**Provided material**
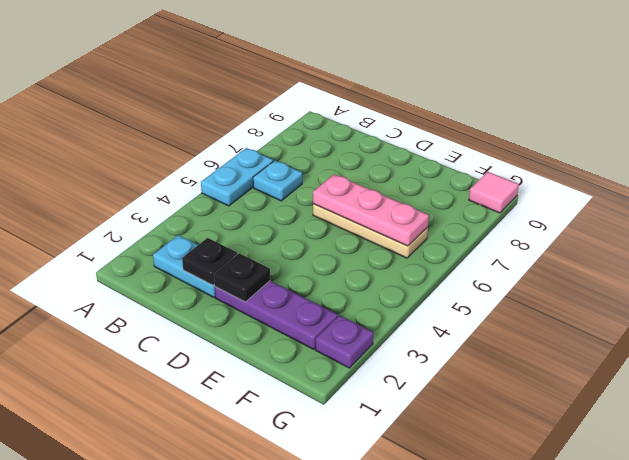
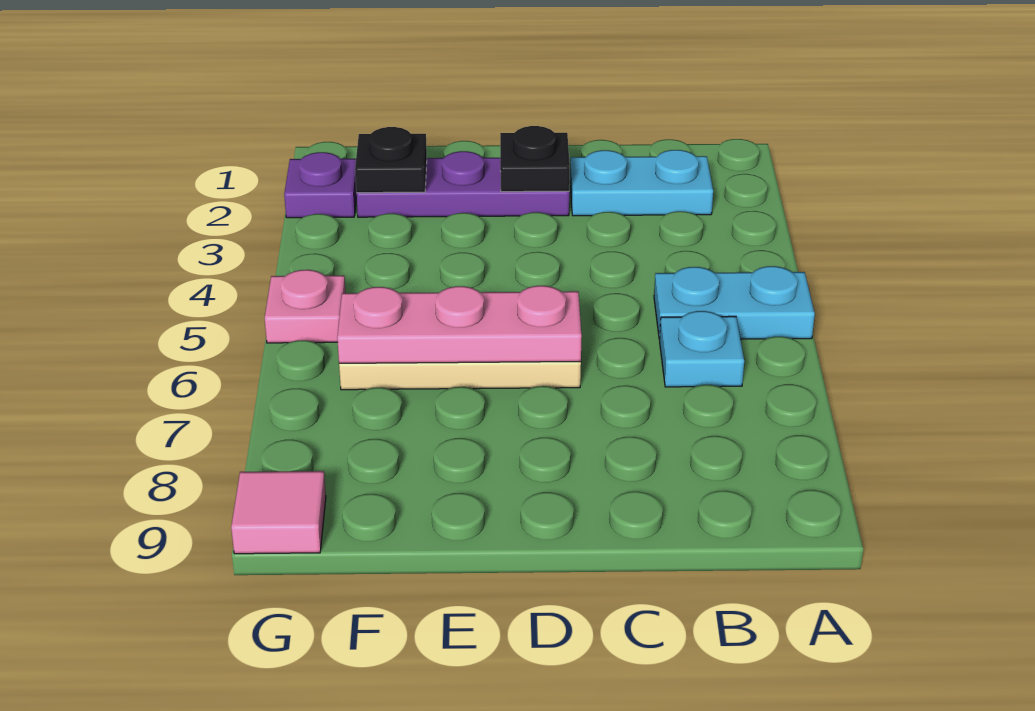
cyan plate A5:A6 level 1 -> cyan plate A5:B5 level 1
black plate C2 level 2 -> black plate F2 level 2
none -> pink plate G5 level 1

**Directions**
Please repeat everything in the data above except the pictures, exactly as it reads.

**Response to this task**
cyan plate A5:A6 level 1 -> cyan plate A5:B5 level 1
black plate C2 level 2 -> black plate F2 level 2
none -> pink plate G5 level 1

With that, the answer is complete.